__Exercise objective__
Using the listing below, report each line holding the string "none".

*** Data shown ***

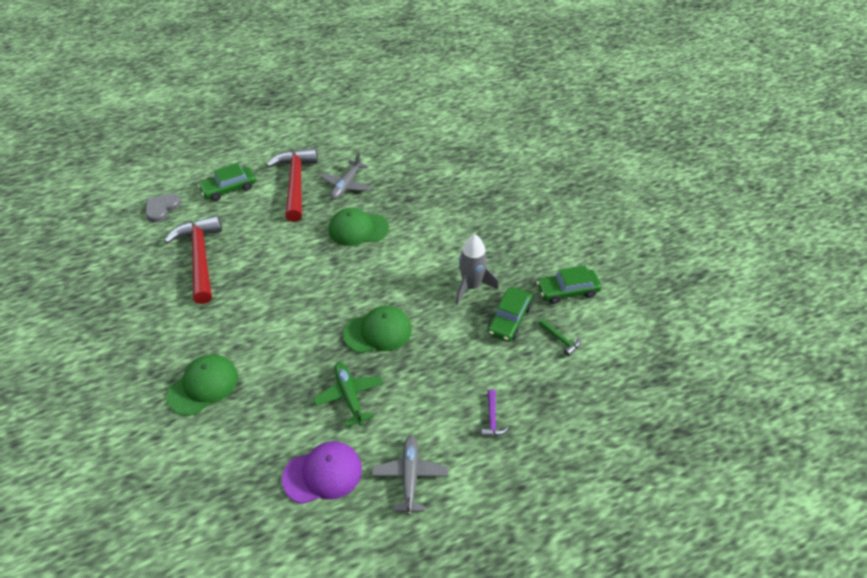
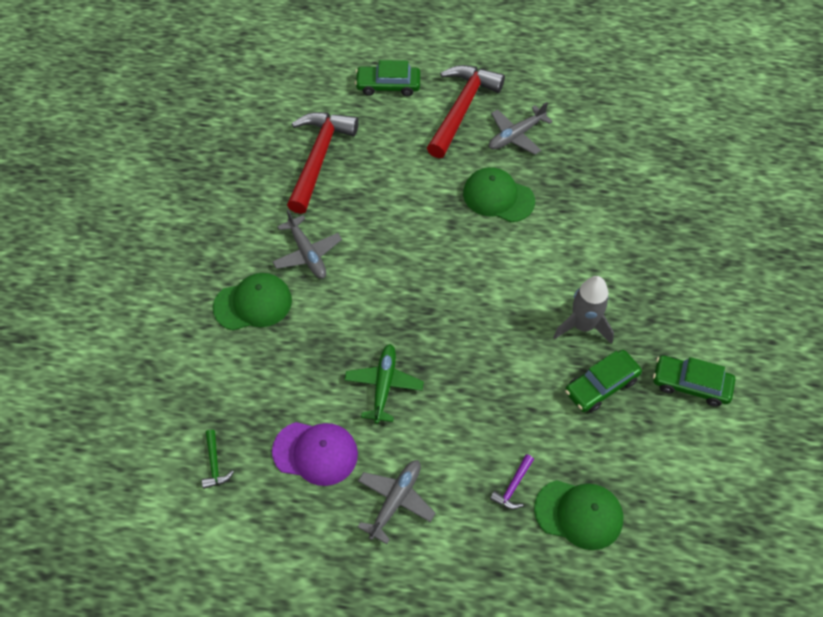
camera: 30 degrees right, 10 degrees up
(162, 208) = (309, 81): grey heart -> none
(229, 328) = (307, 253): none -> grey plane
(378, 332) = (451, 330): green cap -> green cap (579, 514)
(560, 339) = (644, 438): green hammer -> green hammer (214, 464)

*** End of Data shown ***

__Answer section__
(162, 208) = (309, 81): grey heart -> none
(229, 328) = (307, 253): none -> grey plane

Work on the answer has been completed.